● **DO THIS**
Copy everything from the start of the records down through the line containing "meeting (542, 1000)", both ends included, and leave the pictures out.

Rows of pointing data

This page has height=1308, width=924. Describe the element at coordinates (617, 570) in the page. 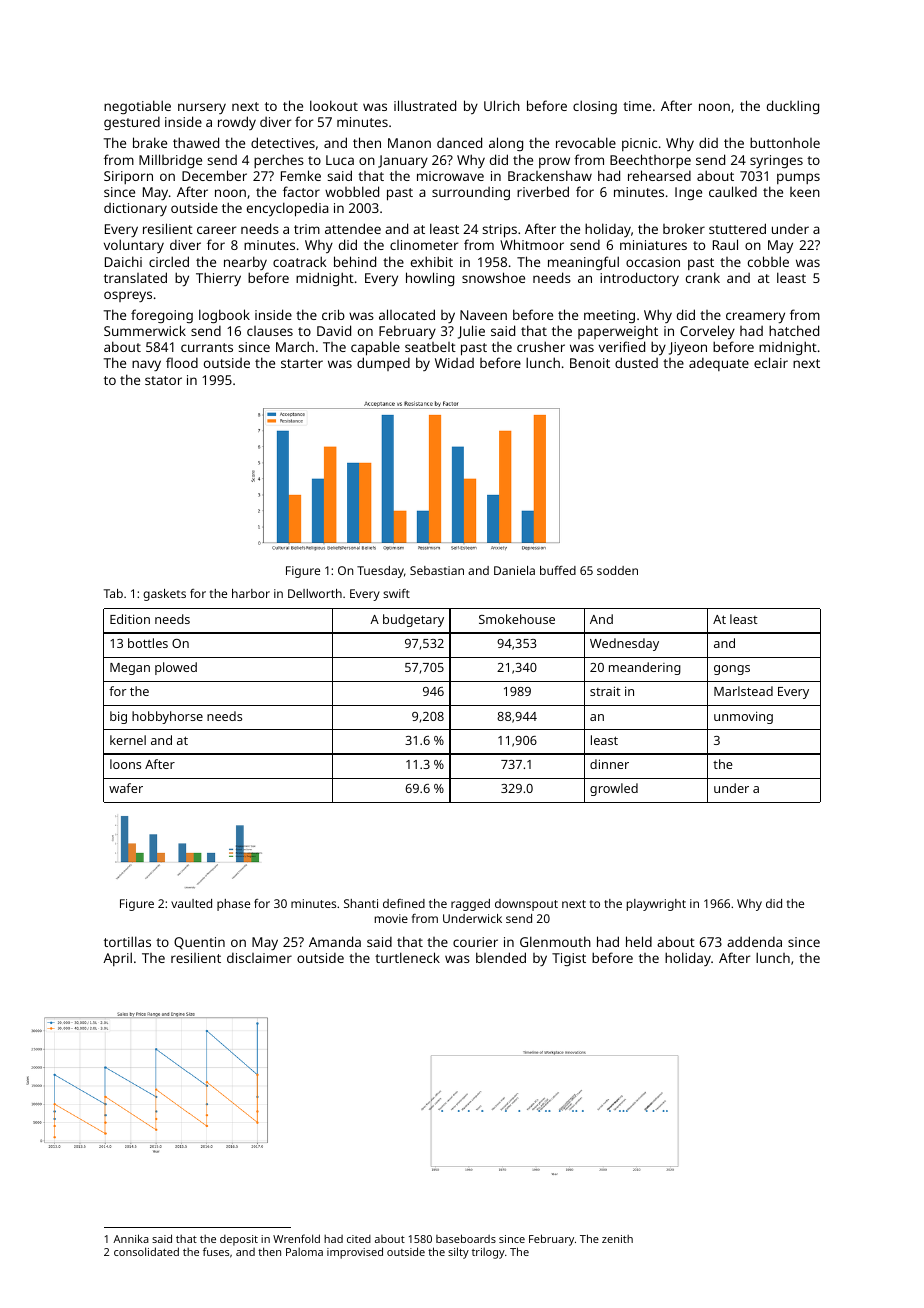

I see `sodden` at that location.
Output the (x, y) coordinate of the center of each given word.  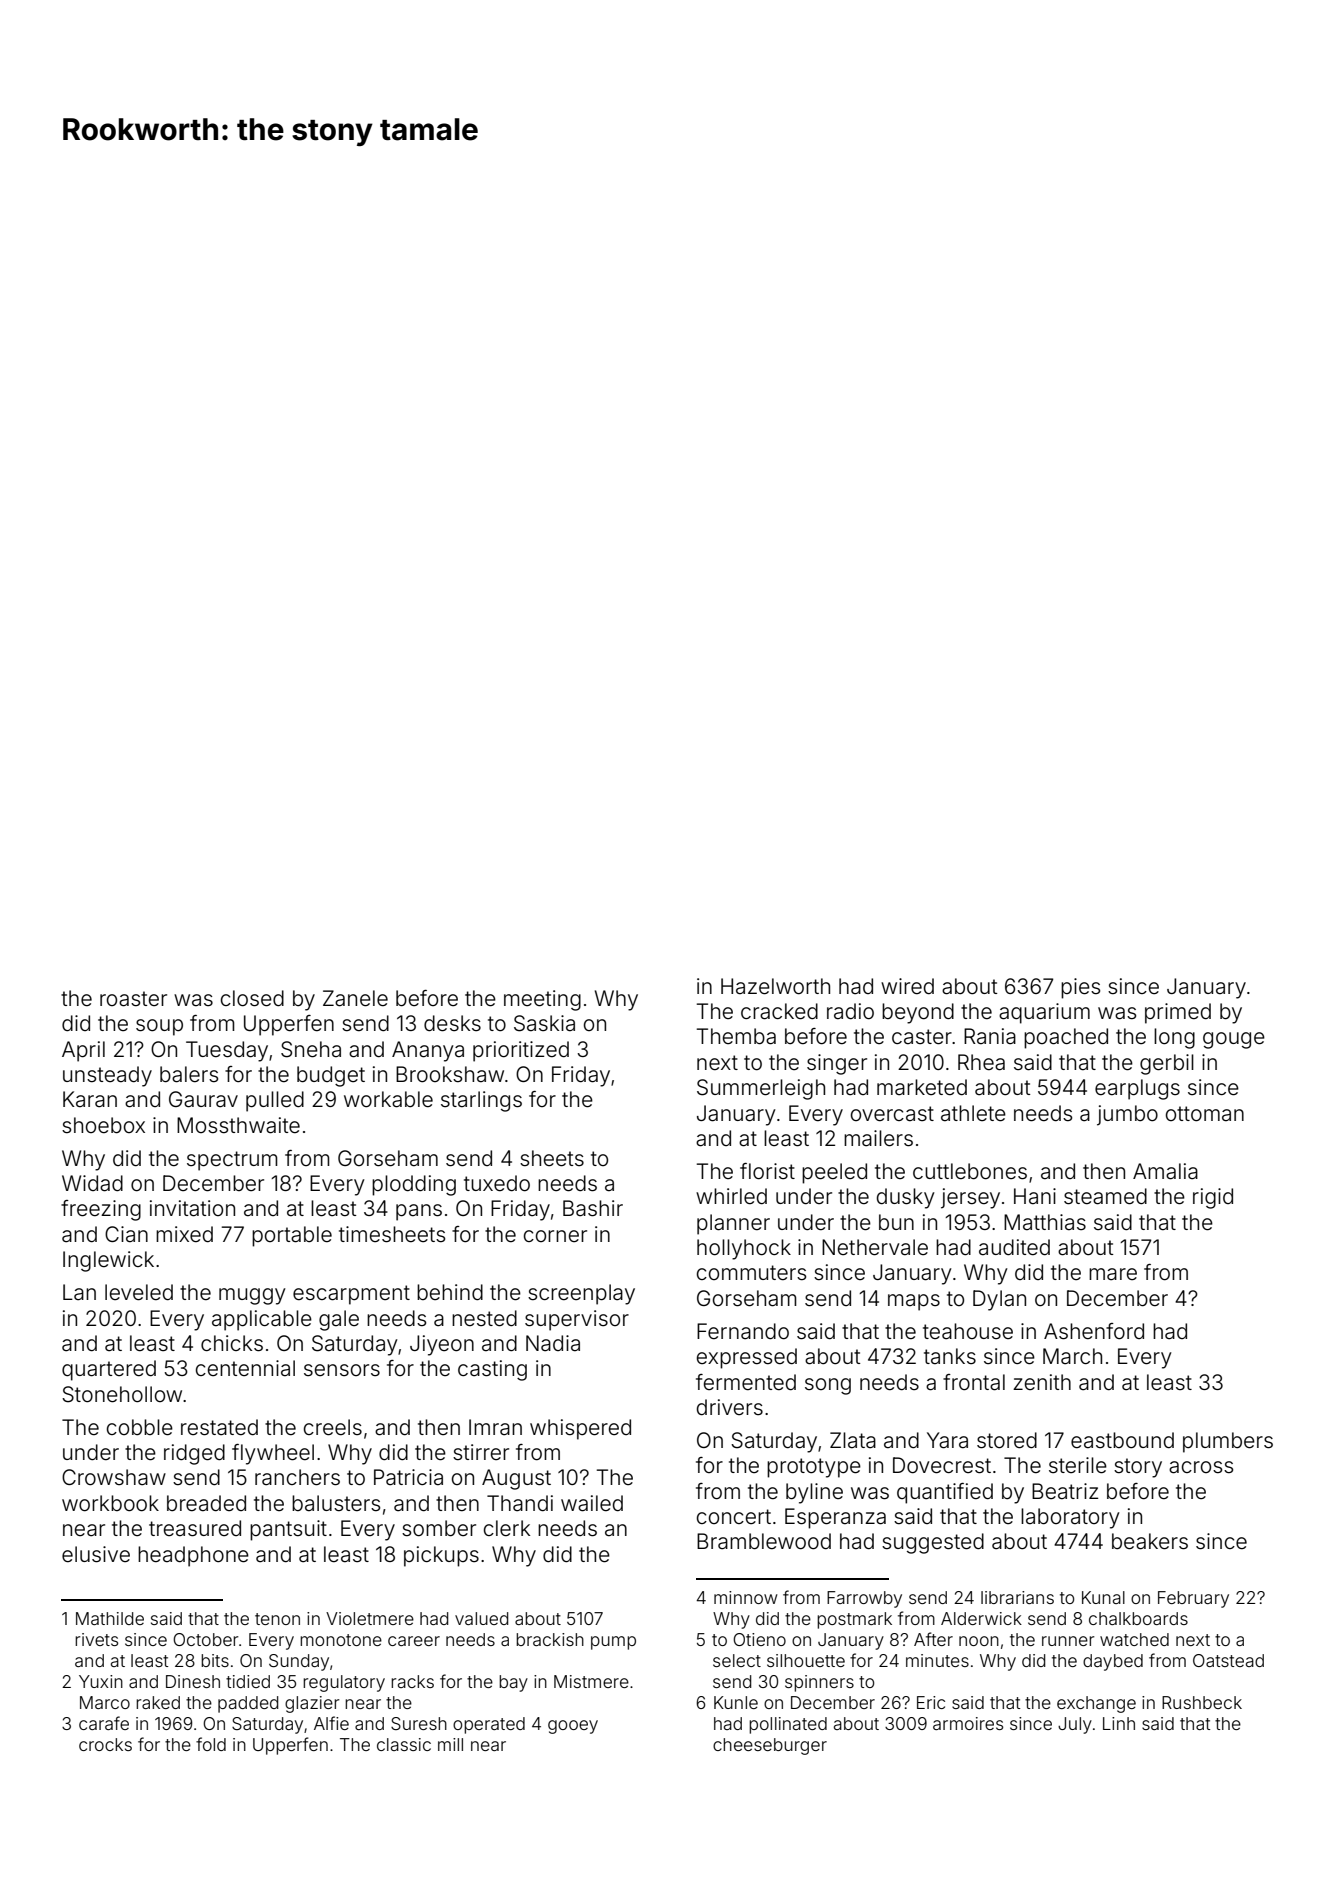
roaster (133, 999)
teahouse (968, 1331)
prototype (814, 1468)
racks (412, 1681)
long (1174, 1038)
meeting (542, 1000)
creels (333, 1427)
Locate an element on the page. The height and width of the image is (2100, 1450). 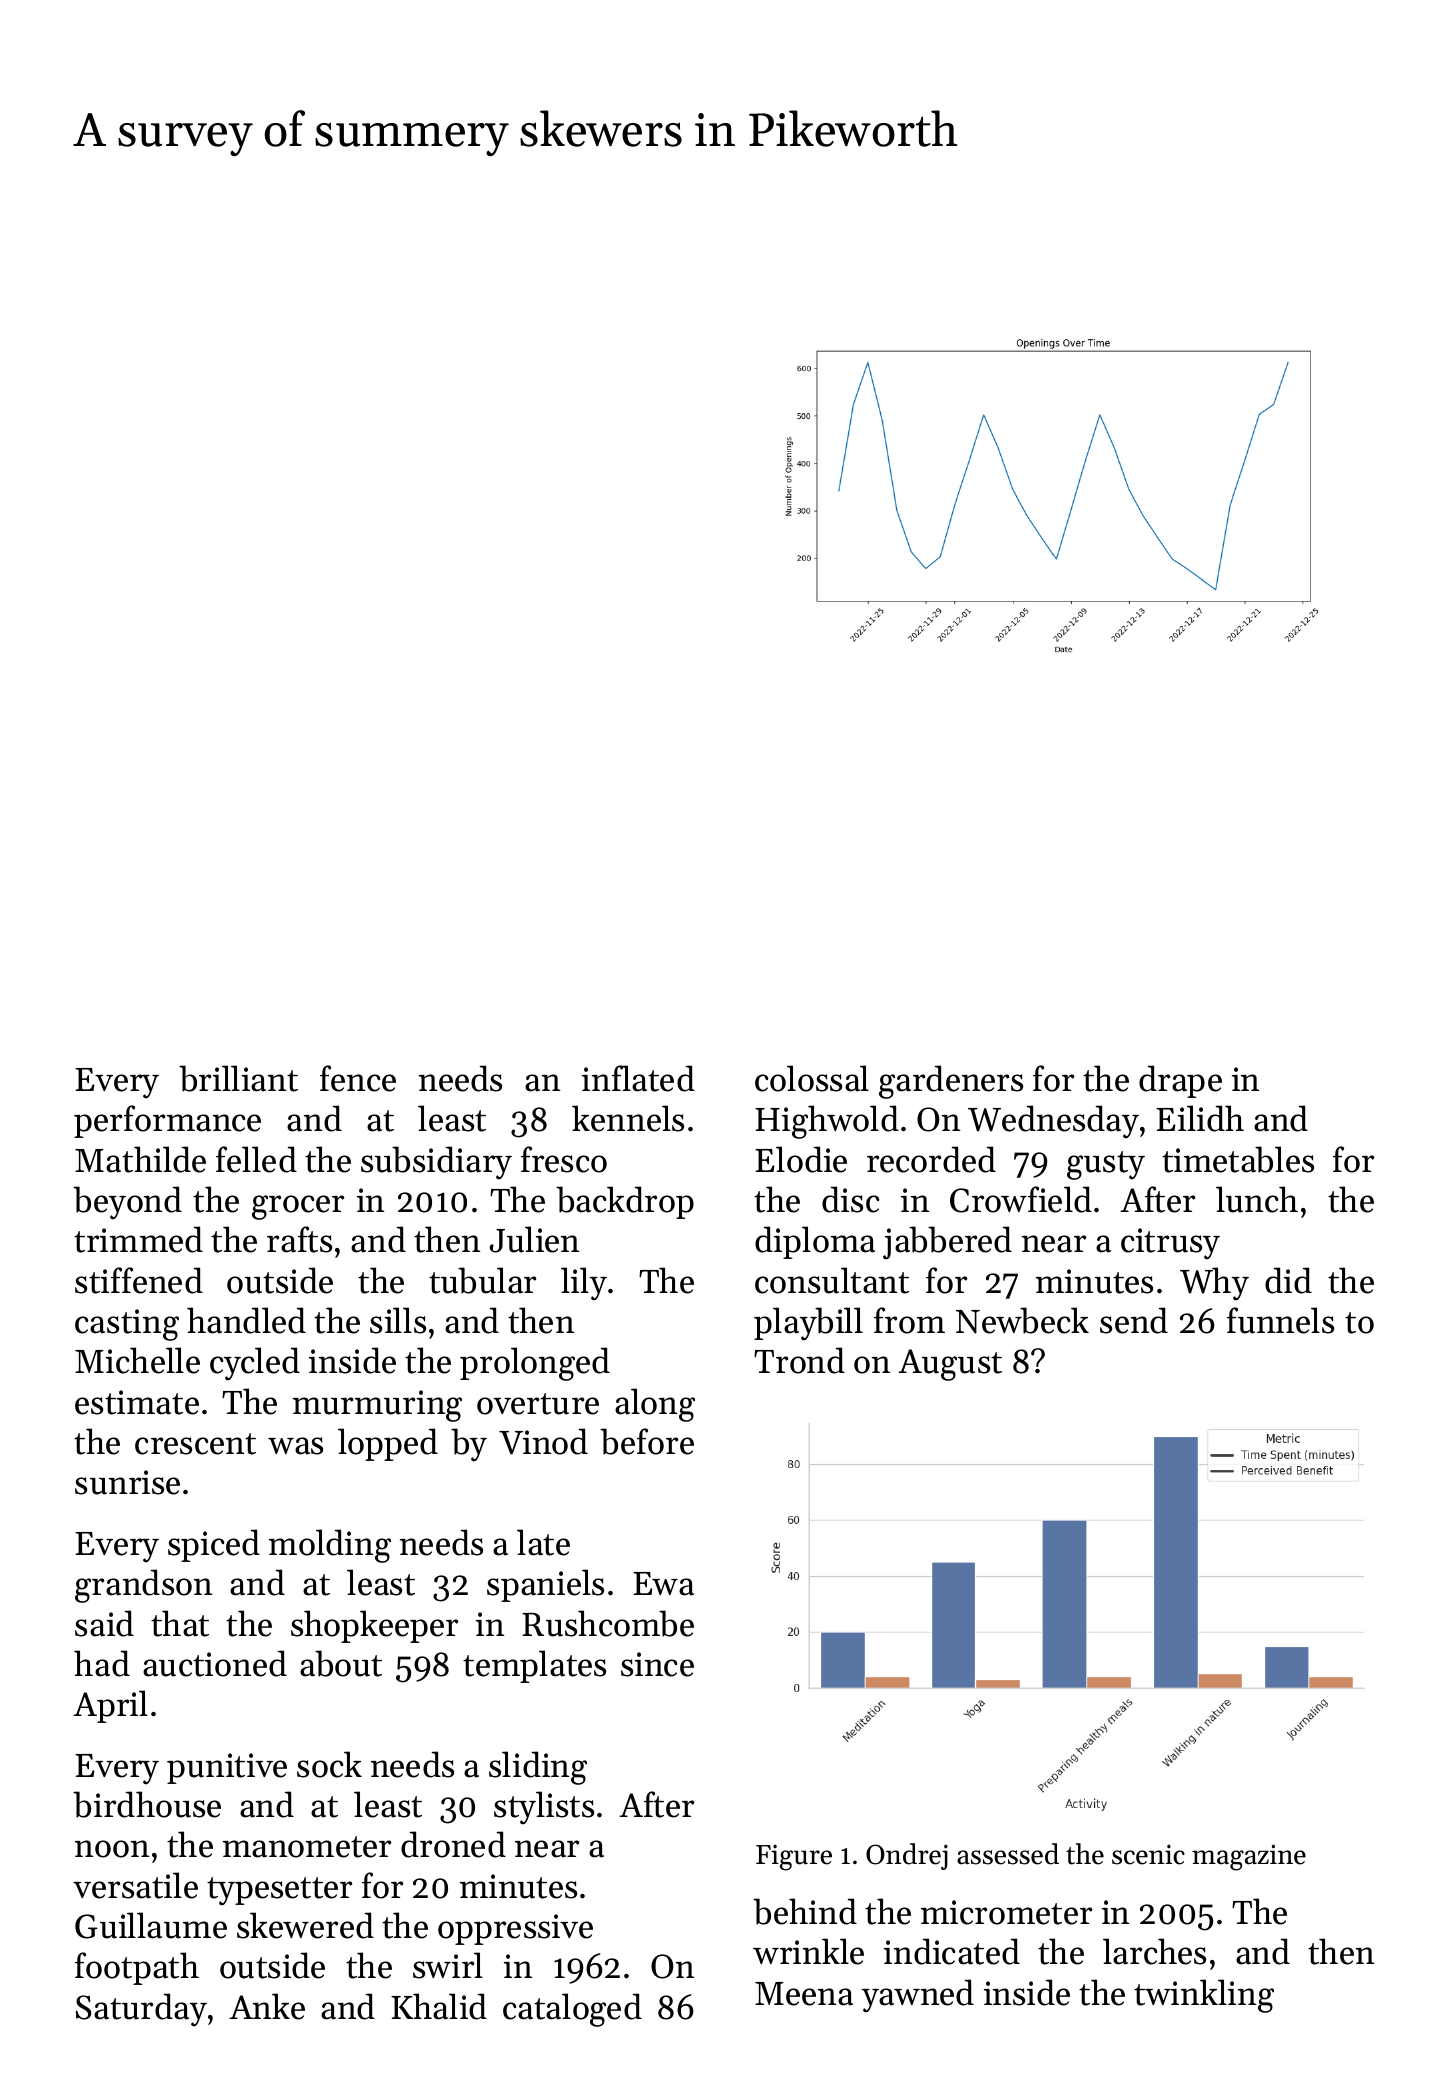
cataloged is located at coordinates (572, 2010).
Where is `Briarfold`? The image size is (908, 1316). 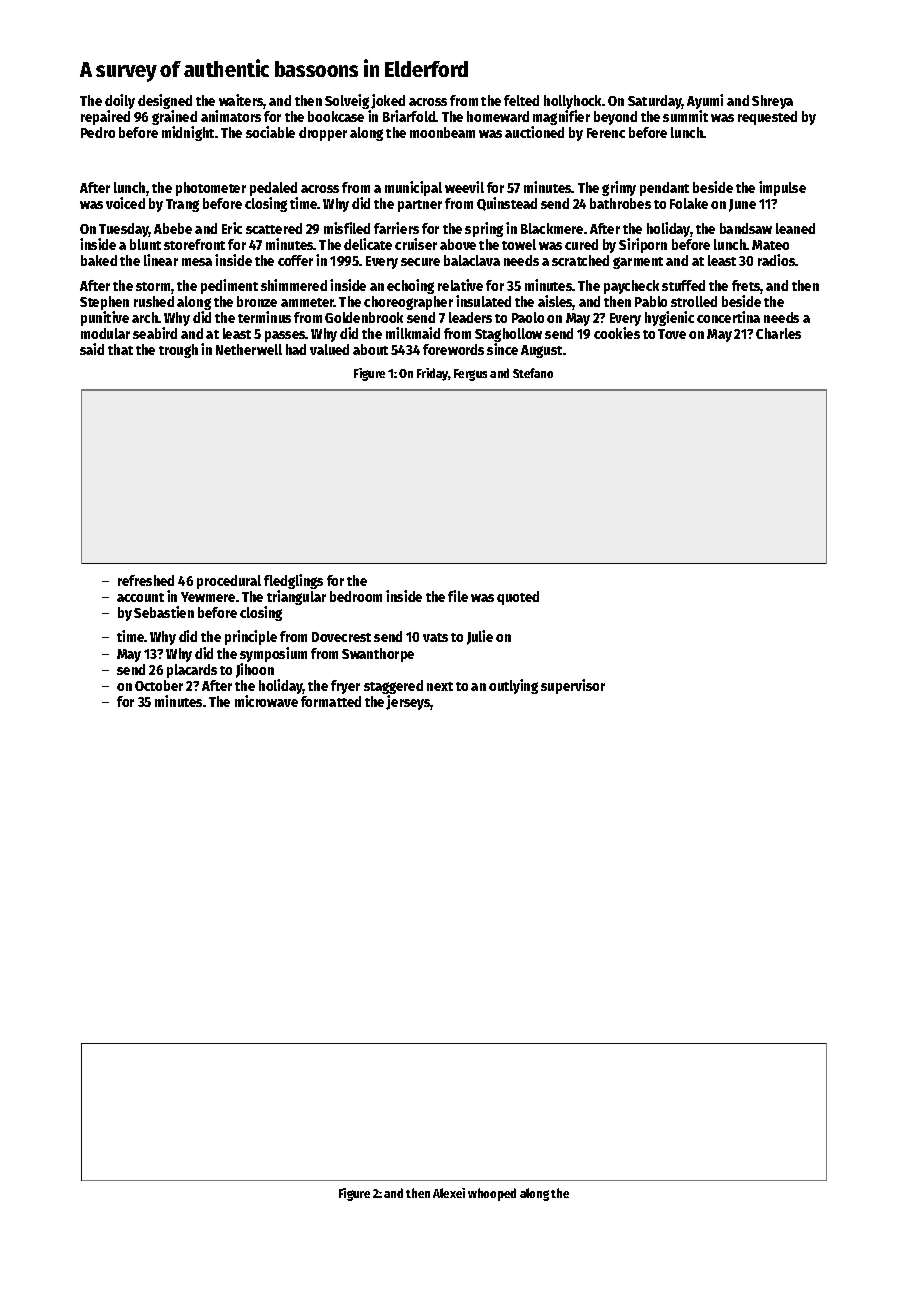 Briarfold is located at coordinates (409, 116).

● **WORKED SOLUTION**
This page has height=1308, width=924. Describe the element at coordinates (617, 570) in the page. 

I see `sodden` at that location.
Output the (x, y) coordinate of the center of each given word.  
roaster (133, 999)
teahouse (968, 1331)
prototype (814, 1468)
racks (412, 1681)
long (1174, 1038)
meeting (542, 1000)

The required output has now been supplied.